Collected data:
════════════════════
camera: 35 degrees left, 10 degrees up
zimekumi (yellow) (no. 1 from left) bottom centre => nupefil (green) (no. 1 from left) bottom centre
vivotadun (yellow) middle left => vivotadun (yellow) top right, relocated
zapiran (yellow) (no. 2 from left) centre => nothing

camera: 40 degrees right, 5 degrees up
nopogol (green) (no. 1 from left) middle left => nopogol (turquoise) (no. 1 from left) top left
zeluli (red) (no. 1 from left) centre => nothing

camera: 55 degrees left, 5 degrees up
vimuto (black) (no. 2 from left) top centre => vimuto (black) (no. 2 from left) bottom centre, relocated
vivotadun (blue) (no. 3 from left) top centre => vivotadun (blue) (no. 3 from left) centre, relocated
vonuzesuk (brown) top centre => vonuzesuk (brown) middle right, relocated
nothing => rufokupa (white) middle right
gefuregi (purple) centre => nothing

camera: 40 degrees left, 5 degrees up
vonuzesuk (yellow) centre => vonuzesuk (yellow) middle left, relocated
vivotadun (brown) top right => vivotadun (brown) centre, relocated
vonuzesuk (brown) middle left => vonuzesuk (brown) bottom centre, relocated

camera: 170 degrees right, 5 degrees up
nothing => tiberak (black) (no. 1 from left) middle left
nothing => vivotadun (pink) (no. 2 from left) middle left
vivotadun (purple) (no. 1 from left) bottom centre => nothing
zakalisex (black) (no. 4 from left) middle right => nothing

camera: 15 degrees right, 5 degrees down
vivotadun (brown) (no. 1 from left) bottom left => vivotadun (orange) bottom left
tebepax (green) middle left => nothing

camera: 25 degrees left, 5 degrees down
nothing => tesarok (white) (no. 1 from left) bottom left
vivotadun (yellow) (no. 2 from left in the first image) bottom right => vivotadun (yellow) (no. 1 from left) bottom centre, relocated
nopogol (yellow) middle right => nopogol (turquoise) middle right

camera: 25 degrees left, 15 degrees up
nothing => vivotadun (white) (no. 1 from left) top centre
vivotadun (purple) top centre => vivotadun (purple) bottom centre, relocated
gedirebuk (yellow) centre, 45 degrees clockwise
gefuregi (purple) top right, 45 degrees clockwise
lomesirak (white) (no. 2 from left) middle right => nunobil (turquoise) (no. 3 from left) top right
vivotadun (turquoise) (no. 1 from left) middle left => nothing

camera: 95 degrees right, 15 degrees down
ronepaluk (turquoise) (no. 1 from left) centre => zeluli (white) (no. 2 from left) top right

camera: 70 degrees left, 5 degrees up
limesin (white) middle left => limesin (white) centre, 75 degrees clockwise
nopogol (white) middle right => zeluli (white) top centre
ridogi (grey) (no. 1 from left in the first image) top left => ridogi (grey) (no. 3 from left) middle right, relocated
════════════════════
Work to be completed: In the data above, start at the line that has "nopogol (green) (no.", stop after the line that has "nothing => rufokupa (white) middle right", and print every line in between exactly as it stands.

Answer to this problem:
nopogol (green) (no. 1 from left) middle left => nopogol (turquoise) (no. 1 from left) top left
zeluli (red) (no. 1 from left) centre => nothing

camera: 55 degrees left, 5 degrees up
vimuto (black) (no. 2 from left) top centre => vimuto (black) (no. 2 from left) bottom centre, relocated
vivotadun (blue) (no. 3 from left) top centre => vivotadun (blue) (no. 3 from left) centre, relocated
vonuzesuk (brown) top centre => vonuzesuk (brown) middle right, relocated
nothing => rufokupa (white) middle right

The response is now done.